╭─ LISTED ENTRIES
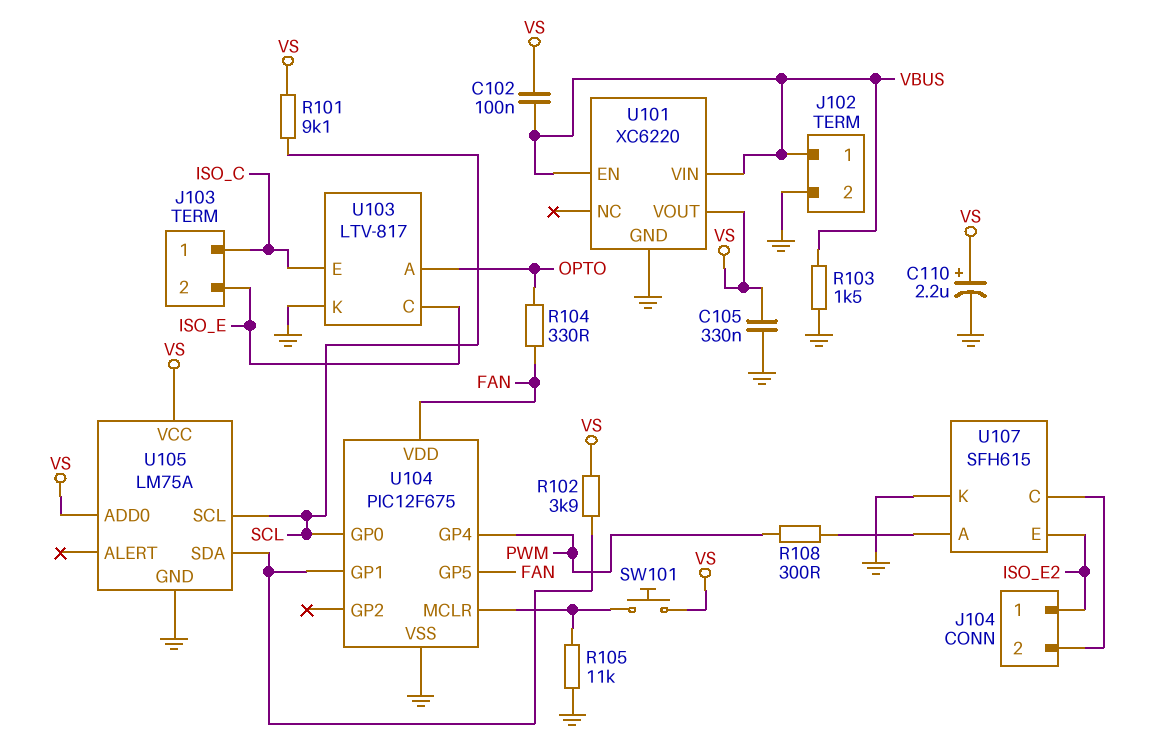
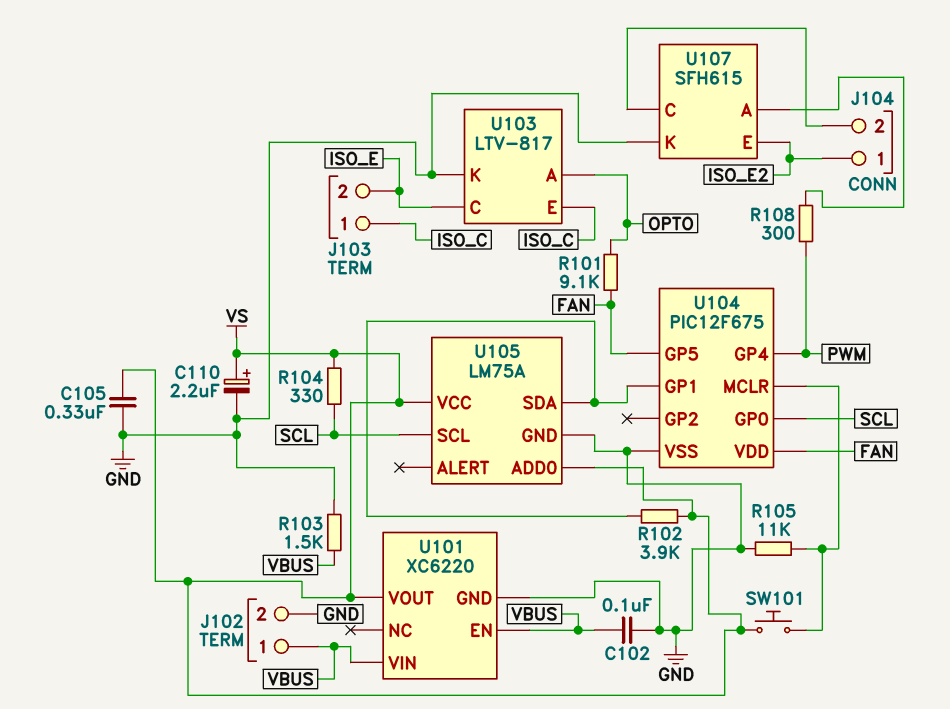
C102: 100nF (VBUS, VS) -> 100nF (GND, VBUS)
R101: 9.1k (SCL, VS) -> 9.1k (FAN, OPTO)
R104: 330 (FAN, OPTO) -> 330 (SCL, VS)

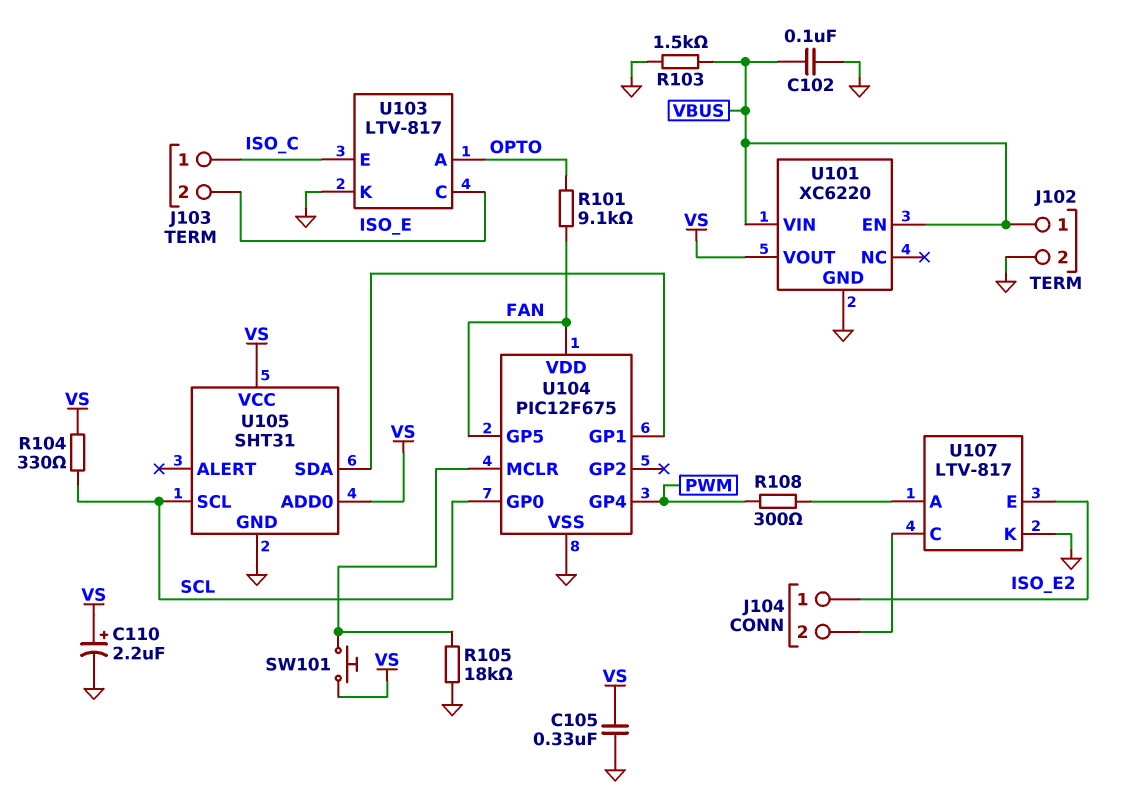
R102: 3.9k (U104/GP1, VS) -> none
R105: 11k (GND, U104/MCLR) -> 18k (GND, U104/MCLR)
U105: LM75A -> SHT31
U107: SFH615 -> LTV-817

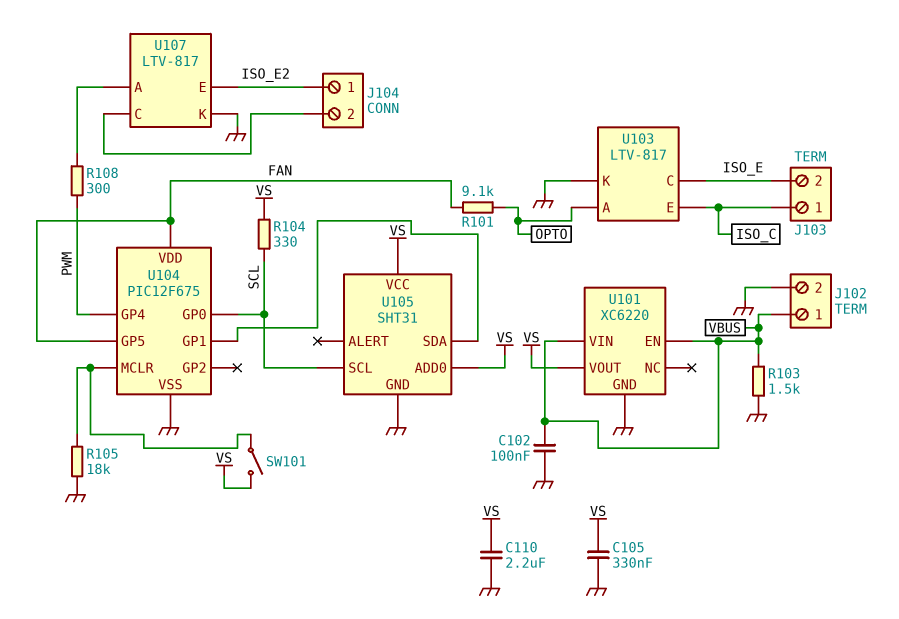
C110: 2.2uF (plus VS, minus GND) -> 2.2uF (GND, VS)
SW101: button (U104/MCLR, VS) -> switch (U104/MCLR, VS)

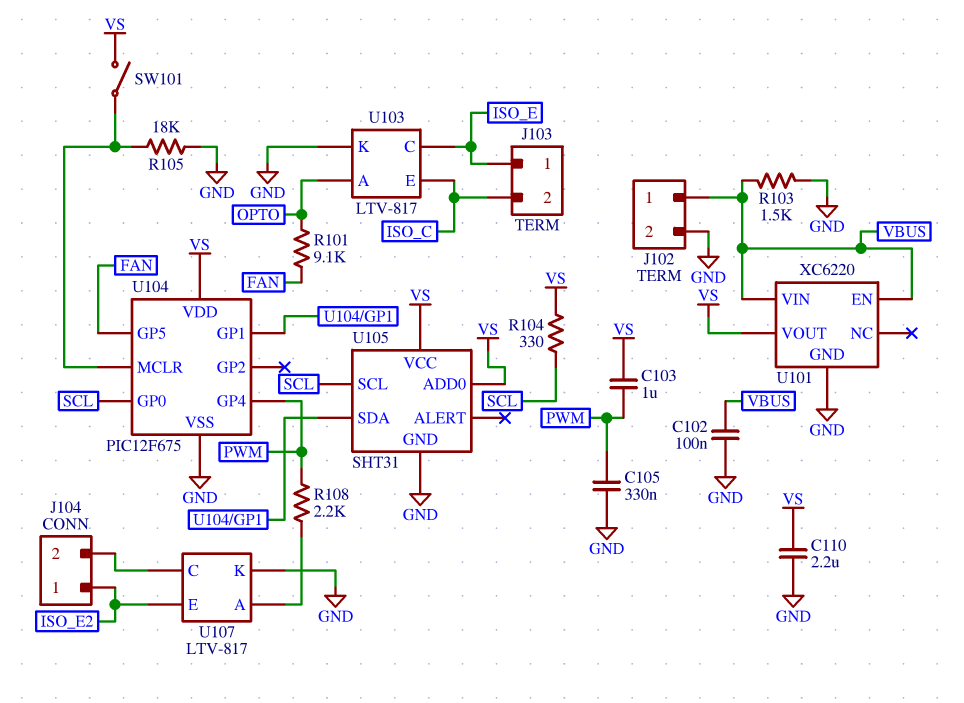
C103: none -> 1uF (PWM, VS)
C105: 330nF (GND, VS) -> 330nF (GND, PWM)
J103 pin 1: ISO_C -> ISO_E
J103 pin 2: ISO_E -> ISO_C
R108: 300 (PWM, U107/A) -> 2.2k (PWM, U107/A)
U104 pin VDD: FAN -> VS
╰─
- [INSTRUCTIONS TO FOLLOW]: Without any pictures, output the entries above exactly as they appear.

- [EXPECTED ANSWER]:
C102: 100nF (VBUS, VS) -> 100nF (GND, VBUS)
R101: 9.1k (SCL, VS) -> 9.1k (FAN, OPTO)
R104: 330 (FAN, OPTO) -> 330 (SCL, VS)

R102: 3.9k (U104/GP1, VS) -> none
R105: 11k (GND, U104/MCLR) -> 18k (GND, U104/MCLR)
U105: LM75A -> SHT31
U107: SFH615 -> LTV-817

C110: 2.2uF (plus VS, minus GND) -> 2.2uF (GND, VS)
SW101: button (U104/MCLR, VS) -> switch (U104/MCLR, VS)

C103: none -> 1uF (PWM, VS)
C105: 330nF (GND, VS) -> 330nF (GND, PWM)
J103 pin 1: ISO_C -> ISO_E
J103 pin 2: ISO_E -> ISO_C
R108: 300 (PWM, U107/A) -> 2.2k (PWM, U107/A)
U104 pin VDD: FAN -> VS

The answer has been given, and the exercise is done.